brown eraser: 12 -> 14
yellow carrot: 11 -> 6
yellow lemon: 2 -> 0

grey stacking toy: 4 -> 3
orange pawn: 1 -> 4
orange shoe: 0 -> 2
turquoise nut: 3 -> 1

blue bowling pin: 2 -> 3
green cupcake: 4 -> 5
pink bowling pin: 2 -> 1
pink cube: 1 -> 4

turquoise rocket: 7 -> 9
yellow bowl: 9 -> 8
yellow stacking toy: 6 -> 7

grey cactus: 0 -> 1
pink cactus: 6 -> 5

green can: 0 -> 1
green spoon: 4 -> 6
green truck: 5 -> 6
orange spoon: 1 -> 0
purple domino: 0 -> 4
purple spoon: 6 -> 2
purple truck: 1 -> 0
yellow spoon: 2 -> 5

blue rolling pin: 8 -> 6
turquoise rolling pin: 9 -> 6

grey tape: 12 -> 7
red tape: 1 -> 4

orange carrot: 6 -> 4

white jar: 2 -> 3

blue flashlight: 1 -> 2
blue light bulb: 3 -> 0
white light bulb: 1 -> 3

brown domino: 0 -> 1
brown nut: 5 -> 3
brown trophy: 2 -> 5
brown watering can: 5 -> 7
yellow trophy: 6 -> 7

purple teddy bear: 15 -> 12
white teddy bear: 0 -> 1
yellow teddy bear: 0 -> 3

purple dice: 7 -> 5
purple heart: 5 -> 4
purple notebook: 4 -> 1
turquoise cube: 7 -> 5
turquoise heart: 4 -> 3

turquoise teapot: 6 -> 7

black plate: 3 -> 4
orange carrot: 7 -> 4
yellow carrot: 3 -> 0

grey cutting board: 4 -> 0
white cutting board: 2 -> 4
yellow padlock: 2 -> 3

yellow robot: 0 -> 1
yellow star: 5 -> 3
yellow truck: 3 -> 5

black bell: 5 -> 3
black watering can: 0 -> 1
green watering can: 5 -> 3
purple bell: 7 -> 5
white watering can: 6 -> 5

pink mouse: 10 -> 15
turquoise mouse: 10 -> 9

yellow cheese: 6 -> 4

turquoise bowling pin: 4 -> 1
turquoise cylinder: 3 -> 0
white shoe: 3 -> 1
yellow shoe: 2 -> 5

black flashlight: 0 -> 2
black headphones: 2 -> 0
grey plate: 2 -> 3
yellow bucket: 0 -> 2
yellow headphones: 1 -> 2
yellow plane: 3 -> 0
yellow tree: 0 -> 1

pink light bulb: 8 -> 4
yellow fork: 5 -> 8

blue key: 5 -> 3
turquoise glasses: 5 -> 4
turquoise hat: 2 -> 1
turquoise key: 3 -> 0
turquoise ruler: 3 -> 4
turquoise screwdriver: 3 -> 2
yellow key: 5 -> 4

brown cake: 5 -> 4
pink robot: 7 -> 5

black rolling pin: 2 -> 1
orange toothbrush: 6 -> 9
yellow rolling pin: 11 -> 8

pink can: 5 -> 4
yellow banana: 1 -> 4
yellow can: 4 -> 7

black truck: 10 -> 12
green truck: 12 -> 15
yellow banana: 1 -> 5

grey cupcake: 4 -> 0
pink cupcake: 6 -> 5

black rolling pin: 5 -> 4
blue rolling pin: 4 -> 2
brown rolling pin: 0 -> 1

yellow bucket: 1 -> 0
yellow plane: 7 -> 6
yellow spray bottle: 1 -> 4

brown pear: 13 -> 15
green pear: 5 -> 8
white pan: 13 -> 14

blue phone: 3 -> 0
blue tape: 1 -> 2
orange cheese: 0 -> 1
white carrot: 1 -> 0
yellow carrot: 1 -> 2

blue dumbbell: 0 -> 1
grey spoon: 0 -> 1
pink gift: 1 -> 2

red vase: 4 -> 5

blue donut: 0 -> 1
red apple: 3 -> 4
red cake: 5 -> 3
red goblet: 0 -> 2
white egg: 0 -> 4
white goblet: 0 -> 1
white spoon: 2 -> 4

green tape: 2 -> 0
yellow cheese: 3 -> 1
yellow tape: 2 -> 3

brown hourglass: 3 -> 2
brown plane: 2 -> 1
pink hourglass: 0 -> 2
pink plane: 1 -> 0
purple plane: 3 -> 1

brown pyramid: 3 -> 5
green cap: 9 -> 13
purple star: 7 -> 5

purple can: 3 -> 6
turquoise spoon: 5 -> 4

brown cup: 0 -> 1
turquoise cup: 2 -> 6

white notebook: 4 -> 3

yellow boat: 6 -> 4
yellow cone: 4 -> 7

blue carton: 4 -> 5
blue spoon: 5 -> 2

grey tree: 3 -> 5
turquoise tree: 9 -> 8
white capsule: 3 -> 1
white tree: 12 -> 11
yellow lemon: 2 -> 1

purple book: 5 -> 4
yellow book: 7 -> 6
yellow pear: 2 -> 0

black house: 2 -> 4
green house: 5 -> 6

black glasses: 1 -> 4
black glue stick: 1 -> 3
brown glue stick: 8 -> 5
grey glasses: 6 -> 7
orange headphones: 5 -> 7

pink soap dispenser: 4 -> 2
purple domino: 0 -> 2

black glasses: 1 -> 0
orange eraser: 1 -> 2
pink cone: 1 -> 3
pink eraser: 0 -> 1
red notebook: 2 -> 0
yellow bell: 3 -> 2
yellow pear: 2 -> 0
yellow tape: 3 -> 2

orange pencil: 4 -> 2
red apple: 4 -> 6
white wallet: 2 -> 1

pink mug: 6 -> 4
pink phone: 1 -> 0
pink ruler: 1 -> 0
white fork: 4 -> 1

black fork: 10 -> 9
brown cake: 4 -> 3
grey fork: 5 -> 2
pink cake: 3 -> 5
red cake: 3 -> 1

++++++++

EXERCISE
Whenever a line holds "tape", it counts; state the total for the records and add nothing.

OUTPUT OF THE TASK
6